Activity: From the top of the records below, return each line exactly, ending with the line that contains "HALL pin OUT: none -> D22".

(Extracted records)
┄┄┄┄┄┄┄┄┄┄┄┄┄┄┄┄┄┄┄┄

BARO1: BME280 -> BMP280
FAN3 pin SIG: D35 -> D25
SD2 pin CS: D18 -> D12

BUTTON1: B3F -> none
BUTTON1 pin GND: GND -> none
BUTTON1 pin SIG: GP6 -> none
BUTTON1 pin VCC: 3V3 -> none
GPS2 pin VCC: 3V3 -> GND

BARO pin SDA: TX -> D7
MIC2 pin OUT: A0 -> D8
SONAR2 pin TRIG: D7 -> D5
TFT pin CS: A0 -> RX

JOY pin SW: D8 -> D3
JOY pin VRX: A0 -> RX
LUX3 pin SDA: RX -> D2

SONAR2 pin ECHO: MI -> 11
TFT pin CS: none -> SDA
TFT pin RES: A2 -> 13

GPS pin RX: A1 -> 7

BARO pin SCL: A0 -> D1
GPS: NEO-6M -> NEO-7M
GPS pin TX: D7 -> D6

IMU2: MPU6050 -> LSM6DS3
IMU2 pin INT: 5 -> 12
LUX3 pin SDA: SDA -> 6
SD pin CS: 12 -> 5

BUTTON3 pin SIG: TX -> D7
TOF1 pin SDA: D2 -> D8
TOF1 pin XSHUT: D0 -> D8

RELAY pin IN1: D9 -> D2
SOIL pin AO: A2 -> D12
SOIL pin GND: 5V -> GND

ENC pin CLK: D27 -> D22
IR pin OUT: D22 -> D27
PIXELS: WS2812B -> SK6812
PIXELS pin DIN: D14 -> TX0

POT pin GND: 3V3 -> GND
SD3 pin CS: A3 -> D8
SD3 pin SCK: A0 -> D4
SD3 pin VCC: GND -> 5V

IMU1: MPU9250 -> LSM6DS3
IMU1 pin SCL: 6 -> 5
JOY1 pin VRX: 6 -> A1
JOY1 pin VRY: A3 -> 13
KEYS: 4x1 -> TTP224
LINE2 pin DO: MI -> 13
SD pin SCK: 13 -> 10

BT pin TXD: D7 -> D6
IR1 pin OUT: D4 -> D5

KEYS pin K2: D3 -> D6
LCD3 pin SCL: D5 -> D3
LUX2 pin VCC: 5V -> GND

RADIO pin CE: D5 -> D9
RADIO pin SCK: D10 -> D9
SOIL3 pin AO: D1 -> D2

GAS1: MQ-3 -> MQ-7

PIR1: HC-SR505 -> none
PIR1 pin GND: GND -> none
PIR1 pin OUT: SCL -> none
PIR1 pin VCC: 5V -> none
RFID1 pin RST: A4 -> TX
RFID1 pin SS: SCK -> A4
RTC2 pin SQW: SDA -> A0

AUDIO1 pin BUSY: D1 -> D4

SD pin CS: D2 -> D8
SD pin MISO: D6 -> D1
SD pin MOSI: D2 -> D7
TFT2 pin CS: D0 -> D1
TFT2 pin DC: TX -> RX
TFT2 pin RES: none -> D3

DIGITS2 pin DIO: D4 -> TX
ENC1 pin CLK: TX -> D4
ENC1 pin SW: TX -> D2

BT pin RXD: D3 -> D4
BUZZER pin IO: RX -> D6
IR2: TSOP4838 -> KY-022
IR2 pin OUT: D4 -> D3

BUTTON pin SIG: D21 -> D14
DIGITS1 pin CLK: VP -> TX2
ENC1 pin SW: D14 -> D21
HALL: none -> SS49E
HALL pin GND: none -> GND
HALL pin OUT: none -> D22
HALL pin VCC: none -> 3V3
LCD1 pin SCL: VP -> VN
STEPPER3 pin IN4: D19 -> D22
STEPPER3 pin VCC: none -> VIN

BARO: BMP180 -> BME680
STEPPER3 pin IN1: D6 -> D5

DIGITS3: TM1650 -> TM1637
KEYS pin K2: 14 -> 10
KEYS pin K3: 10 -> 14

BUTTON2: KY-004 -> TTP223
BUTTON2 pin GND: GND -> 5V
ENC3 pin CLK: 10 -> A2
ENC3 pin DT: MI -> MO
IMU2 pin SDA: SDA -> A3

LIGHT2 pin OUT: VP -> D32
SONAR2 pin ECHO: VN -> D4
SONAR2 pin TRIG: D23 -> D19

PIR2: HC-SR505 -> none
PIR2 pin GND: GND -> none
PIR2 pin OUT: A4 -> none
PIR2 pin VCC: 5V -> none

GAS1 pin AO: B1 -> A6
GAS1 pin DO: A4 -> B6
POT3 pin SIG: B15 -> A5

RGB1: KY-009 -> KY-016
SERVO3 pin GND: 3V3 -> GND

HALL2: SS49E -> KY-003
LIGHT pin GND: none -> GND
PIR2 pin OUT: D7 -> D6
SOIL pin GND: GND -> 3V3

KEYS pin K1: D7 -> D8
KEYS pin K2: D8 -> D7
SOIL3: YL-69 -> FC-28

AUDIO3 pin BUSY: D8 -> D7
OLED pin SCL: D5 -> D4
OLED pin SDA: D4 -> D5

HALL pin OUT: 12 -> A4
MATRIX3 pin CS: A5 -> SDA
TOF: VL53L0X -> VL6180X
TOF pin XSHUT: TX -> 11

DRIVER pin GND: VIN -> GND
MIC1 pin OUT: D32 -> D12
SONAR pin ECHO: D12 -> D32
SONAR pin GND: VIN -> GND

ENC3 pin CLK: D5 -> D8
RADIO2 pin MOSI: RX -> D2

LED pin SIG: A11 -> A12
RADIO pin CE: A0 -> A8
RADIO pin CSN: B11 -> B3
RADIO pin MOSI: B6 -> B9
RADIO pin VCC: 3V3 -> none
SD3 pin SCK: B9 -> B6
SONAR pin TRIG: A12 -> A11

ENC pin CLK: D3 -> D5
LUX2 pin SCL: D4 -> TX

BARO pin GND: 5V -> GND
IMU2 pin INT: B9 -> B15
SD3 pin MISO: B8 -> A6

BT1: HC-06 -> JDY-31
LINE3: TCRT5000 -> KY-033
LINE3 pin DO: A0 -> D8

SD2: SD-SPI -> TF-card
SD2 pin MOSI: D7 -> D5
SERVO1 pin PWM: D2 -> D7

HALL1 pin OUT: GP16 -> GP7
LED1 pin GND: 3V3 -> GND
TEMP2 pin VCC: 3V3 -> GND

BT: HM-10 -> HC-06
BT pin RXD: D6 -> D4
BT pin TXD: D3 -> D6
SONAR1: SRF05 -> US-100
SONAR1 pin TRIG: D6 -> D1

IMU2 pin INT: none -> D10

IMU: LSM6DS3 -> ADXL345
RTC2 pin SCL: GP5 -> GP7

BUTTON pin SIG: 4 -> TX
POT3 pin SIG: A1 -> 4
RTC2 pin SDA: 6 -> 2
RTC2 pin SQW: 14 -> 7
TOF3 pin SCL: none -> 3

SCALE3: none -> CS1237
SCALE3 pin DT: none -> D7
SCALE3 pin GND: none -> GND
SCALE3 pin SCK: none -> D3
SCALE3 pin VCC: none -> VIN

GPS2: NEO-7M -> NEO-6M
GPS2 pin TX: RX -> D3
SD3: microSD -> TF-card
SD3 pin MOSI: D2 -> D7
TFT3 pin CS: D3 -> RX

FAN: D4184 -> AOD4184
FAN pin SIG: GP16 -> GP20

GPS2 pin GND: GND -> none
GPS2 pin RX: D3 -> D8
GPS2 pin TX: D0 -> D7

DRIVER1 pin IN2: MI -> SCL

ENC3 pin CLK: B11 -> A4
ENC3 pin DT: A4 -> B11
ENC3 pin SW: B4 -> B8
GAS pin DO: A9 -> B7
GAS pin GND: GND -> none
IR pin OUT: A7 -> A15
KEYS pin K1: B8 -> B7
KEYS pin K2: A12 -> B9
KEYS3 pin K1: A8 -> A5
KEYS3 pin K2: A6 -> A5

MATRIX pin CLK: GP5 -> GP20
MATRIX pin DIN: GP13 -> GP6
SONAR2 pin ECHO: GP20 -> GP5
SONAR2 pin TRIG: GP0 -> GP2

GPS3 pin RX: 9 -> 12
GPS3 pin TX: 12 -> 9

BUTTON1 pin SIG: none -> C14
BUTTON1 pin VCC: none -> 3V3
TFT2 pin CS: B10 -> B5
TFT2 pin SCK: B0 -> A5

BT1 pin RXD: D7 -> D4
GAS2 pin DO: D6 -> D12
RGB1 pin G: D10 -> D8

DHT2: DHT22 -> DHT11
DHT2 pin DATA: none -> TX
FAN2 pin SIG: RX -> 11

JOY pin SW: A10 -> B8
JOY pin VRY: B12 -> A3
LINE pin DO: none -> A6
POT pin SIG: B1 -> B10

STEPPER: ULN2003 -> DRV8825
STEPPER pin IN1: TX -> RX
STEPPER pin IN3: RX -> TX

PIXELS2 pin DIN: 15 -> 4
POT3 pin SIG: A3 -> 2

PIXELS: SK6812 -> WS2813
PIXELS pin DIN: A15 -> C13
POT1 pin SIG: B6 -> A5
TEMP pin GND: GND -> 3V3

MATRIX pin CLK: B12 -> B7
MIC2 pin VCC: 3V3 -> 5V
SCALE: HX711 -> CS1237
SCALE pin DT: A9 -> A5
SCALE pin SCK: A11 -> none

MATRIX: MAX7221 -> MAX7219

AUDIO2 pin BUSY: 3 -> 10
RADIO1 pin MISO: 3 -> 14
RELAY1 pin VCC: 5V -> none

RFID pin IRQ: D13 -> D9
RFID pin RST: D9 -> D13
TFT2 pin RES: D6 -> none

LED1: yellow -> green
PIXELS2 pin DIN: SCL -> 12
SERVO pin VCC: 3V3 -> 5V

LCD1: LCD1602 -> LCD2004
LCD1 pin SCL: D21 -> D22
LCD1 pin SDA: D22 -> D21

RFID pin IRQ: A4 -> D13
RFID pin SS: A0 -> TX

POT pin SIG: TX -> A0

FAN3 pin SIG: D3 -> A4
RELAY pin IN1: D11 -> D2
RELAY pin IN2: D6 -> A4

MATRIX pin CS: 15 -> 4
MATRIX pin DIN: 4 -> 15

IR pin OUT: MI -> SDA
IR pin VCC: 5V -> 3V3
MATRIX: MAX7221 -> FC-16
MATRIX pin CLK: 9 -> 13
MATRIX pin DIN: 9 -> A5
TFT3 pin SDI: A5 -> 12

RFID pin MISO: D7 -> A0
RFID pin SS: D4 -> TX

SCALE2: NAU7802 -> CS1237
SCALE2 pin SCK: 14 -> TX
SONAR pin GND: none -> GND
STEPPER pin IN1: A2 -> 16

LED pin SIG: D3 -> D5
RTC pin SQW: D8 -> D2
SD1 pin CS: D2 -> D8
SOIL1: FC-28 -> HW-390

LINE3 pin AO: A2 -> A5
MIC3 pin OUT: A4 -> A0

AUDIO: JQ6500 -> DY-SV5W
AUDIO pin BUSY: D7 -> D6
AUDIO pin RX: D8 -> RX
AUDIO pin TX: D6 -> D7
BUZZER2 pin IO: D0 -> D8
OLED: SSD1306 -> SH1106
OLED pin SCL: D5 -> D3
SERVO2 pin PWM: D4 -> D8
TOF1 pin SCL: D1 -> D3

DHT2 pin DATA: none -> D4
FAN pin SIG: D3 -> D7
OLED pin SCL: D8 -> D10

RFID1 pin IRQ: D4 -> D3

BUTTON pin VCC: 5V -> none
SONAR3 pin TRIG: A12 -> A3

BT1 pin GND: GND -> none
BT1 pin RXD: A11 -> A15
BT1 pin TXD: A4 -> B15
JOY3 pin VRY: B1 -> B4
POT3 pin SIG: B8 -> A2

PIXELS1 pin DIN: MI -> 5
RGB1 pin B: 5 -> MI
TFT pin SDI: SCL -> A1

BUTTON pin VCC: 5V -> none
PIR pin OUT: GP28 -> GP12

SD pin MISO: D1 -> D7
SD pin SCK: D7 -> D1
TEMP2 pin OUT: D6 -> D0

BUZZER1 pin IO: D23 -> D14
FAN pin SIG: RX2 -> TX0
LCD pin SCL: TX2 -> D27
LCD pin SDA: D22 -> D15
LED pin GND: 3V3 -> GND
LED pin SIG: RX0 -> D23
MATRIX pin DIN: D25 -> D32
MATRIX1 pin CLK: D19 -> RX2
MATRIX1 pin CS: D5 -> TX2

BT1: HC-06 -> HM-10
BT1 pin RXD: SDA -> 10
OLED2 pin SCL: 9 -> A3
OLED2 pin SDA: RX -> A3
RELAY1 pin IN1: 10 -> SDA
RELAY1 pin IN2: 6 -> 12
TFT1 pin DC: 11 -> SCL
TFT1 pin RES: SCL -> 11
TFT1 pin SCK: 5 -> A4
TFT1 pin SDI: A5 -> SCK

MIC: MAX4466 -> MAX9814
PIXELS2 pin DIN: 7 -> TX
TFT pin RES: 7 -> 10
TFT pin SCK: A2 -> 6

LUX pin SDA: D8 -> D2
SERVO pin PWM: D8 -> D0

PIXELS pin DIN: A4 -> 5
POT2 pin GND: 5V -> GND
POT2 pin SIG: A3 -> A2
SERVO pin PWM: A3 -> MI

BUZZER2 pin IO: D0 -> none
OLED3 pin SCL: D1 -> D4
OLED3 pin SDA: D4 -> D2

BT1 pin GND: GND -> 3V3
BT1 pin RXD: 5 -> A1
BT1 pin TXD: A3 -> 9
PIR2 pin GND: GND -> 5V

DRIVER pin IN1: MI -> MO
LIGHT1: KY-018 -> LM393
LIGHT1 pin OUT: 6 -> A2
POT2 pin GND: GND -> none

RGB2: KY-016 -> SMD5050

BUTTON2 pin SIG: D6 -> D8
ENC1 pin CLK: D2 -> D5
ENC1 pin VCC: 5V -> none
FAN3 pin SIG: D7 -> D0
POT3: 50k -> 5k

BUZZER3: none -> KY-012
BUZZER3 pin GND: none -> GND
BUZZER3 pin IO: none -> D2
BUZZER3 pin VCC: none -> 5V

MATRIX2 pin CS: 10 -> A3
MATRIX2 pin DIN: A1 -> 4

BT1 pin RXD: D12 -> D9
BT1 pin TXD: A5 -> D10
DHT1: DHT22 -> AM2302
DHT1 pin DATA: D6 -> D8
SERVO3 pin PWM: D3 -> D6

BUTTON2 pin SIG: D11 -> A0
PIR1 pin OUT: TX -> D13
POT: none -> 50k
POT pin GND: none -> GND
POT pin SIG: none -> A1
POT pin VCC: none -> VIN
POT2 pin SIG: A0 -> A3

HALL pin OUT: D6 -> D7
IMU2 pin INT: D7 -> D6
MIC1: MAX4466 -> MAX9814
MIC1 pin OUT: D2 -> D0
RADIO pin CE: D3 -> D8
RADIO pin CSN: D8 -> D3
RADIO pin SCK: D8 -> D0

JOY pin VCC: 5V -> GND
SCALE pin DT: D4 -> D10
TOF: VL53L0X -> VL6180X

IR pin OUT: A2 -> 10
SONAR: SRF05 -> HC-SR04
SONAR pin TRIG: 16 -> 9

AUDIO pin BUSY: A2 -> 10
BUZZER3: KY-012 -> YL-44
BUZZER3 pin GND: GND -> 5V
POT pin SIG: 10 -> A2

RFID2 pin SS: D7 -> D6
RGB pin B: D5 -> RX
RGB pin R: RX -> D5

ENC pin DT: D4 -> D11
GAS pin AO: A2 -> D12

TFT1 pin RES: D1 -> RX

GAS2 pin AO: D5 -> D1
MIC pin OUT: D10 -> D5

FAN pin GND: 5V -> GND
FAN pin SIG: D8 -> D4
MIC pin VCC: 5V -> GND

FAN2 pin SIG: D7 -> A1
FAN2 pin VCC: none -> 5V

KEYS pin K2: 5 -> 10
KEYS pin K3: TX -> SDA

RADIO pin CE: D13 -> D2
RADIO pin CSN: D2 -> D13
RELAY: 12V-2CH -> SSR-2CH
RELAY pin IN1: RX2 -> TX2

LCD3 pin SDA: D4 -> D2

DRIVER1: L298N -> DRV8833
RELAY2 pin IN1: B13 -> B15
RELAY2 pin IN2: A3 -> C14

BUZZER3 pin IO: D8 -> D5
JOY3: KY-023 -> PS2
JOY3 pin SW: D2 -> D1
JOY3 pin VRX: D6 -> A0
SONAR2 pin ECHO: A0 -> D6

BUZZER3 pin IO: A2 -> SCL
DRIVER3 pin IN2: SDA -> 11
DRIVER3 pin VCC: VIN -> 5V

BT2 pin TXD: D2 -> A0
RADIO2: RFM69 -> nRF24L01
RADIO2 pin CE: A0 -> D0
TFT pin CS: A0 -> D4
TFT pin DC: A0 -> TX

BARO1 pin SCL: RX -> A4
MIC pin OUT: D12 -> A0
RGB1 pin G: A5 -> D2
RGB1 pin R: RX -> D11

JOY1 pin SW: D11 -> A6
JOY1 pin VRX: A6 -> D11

┄┄┄┄┄┄┄┄┄┄┄┄┄┄┄┄┄┄┄┄

Problem solution:
BARO1: BME280 -> BMP280
FAN3 pin SIG: D35 -> D25
SD2 pin CS: D18 -> D12

BUTTON1: B3F -> none
BUTTON1 pin GND: GND -> none
BUTTON1 pin SIG: GP6 -> none
BUTTON1 pin VCC: 3V3 -> none
GPS2 pin VCC: 3V3 -> GND

BARO pin SDA: TX -> D7
MIC2 pin OUT: A0 -> D8
SONAR2 pin TRIG: D7 -> D5
TFT pin CS: A0 -> RX

JOY pin SW: D8 -> D3
JOY pin VRX: A0 -> RX
LUX3 pin SDA: RX -> D2

SONAR2 pin ECHO: MI -> 11
TFT pin CS: none -> SDA
TFT pin RES: A2 -> 13

GPS pin RX: A1 -> 7

BARO pin SCL: A0 -> D1
GPS: NEO-6M -> NEO-7M
GPS pin TX: D7 -> D6

IMU2: MPU6050 -> LSM6DS3
IMU2 pin INT: 5 -> 12
LUX3 pin SDA: SDA -> 6
SD pin CS: 12 -> 5

BUTTON3 pin SIG: TX -> D7
TOF1 pin SDA: D2 -> D8
TOF1 pin XSHUT: D0 -> D8

RELAY pin IN1: D9 -> D2
SOIL pin AO: A2 -> D12
SOIL pin GND: 5V -> GND

ENC pin CLK: D27 -> D22
IR pin OUT: D22 -> D27
PIXELS: WS2812B -> SK6812
PIXELS pin DIN: D14 -> TX0

POT pin GND: 3V3 -> GND
SD3 pin CS: A3 -> D8
SD3 pin SCK: A0 -> D4
SD3 pin VCC: GND -> 5V

IMU1: MPU9250 -> LSM6DS3
IMU1 pin SCL: 6 -> 5
JOY1 pin VRX: 6 -> A1
JOY1 pin VRY: A3 -> 13
KEYS: 4x1 -> TTP224
LINE2 pin DO: MI -> 13
SD pin SCK: 13 -> 10

BT pin TXD: D7 -> D6
IR1 pin OUT: D4 -> D5

KEYS pin K2: D3 -> D6
LCD3 pin SCL: D5 -> D3
LUX2 pin VCC: 5V -> GND

RADIO pin CE: D5 -> D9
RADIO pin SCK: D10 -> D9
SOIL3 pin AO: D1 -> D2

GAS1: MQ-3 -> MQ-7

PIR1: HC-SR505 -> none
PIR1 pin GND: GND -> none
PIR1 pin OUT: SCL -> none
PIR1 pin VCC: 5V -> none
RFID1 pin RST: A4 -> TX
RFID1 pin SS: SCK -> A4
RTC2 pin SQW: SDA -> A0

AUDIO1 pin BUSY: D1 -> D4

SD pin CS: D2 -> D8
SD pin MISO: D6 -> D1
SD pin MOSI: D2 -> D7
TFT2 pin CS: D0 -> D1
TFT2 pin DC: TX -> RX
TFT2 pin RES: none -> D3

DIGITS2 pin DIO: D4 -> TX
ENC1 pin CLK: TX -> D4
ENC1 pin SW: TX -> D2

BT pin RXD: D3 -> D4
BUZZER pin IO: RX -> D6
IR2: TSOP4838 -> KY-022
IR2 pin OUT: D4 -> D3

BUTTON pin SIG: D21 -> D14
DIGITS1 pin CLK: VP -> TX2
ENC1 pin SW: D14 -> D21
HALL: none -> SS49E
HALL pin GND: none -> GND
HALL pin OUT: none -> D22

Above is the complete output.